MATERIAL TO PROCESS
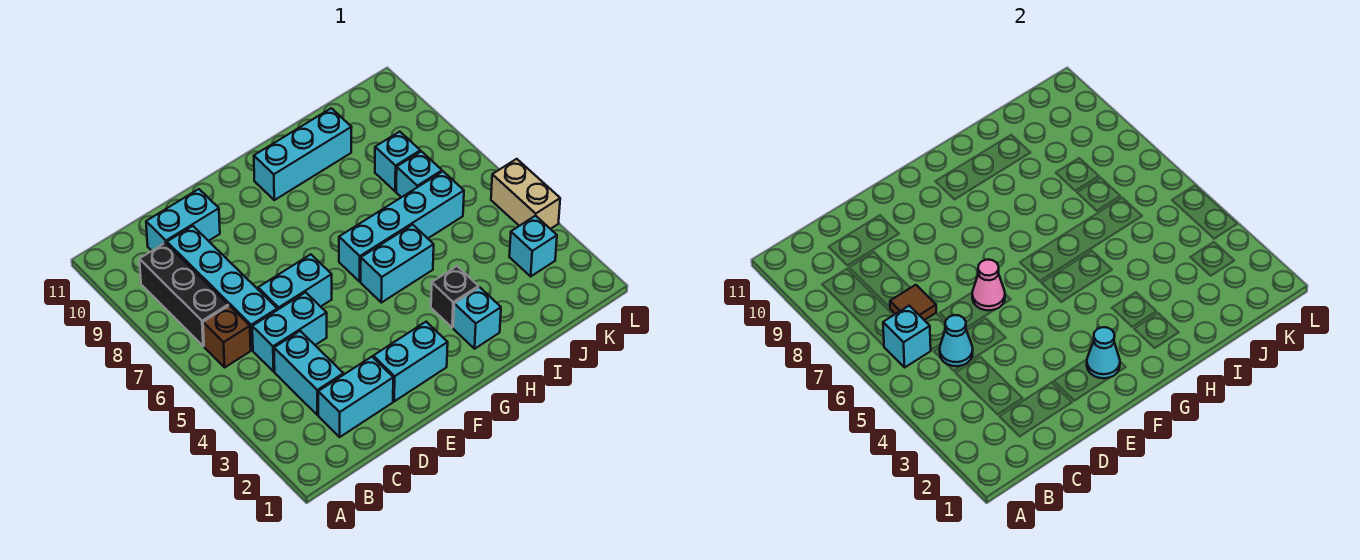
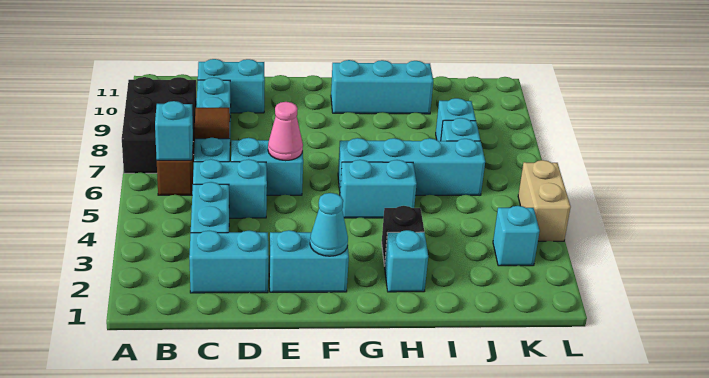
black brick B7:B9 level 1 -> black brick A7:B9 level 1
cyan cone C5 level 2 -> none

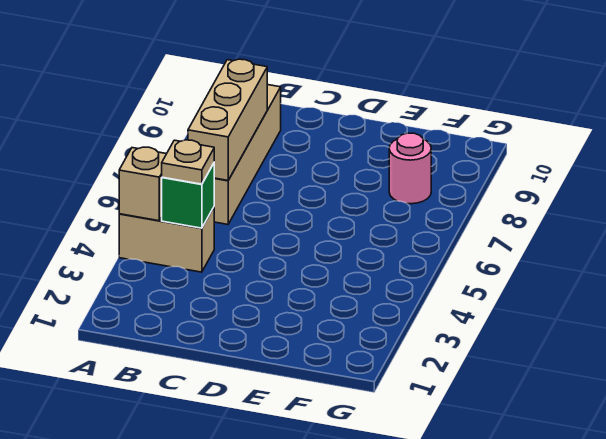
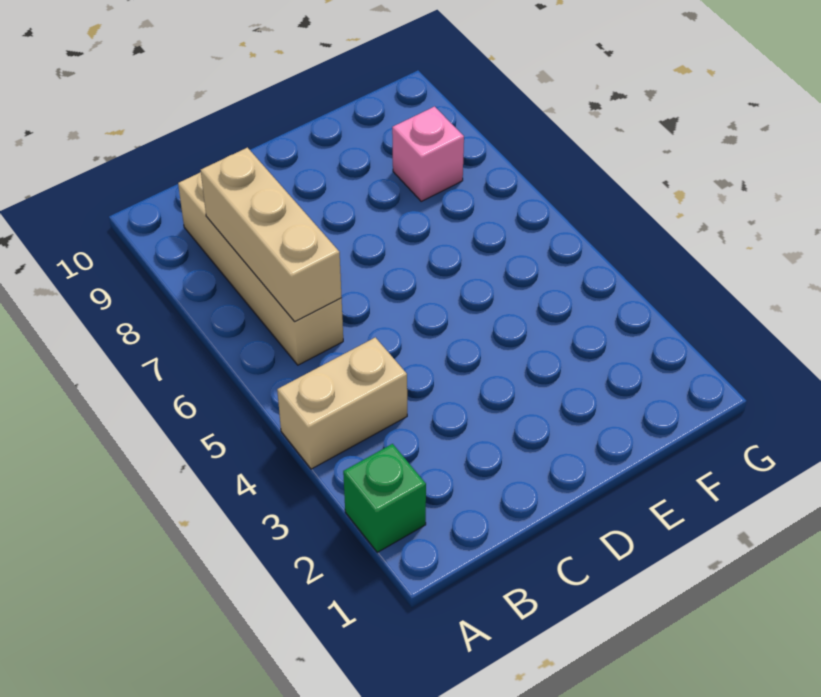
tan brick A4 level 2 -> none
green brick B4 level 2 -> green brick A2 level 1
tan plate B4 level 3 -> none
pink round brick F8 level 1 -> pink brick F8 level 1

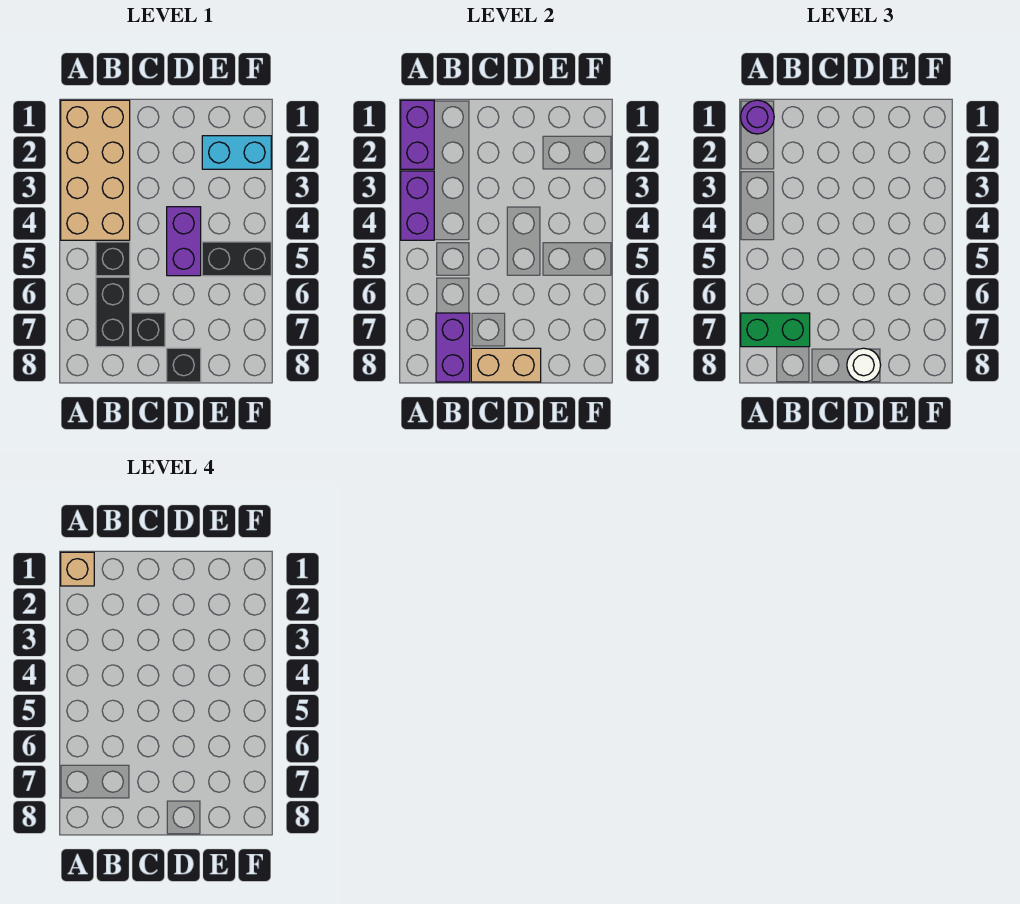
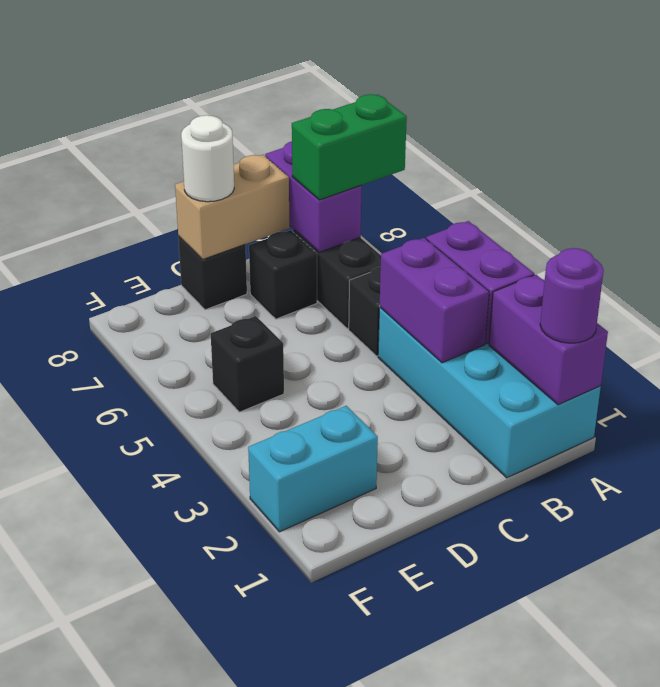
tan brick A1:B4 level 1 -> cyan brick A1:B4 level 1
tan brick A1 level 4 -> none
purple brick D4:D5 level 1 -> purple brick B3:B4 level 2
black brick E5:F5 level 1 -> black brick E5 level 1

ACTIVITY
From the data above, copy out every line with the string "cyan" in it.

RESPONSE
cyan cone C5 level 2 -> none
tan brick A1:B4 level 1 -> cyan brick A1:B4 level 1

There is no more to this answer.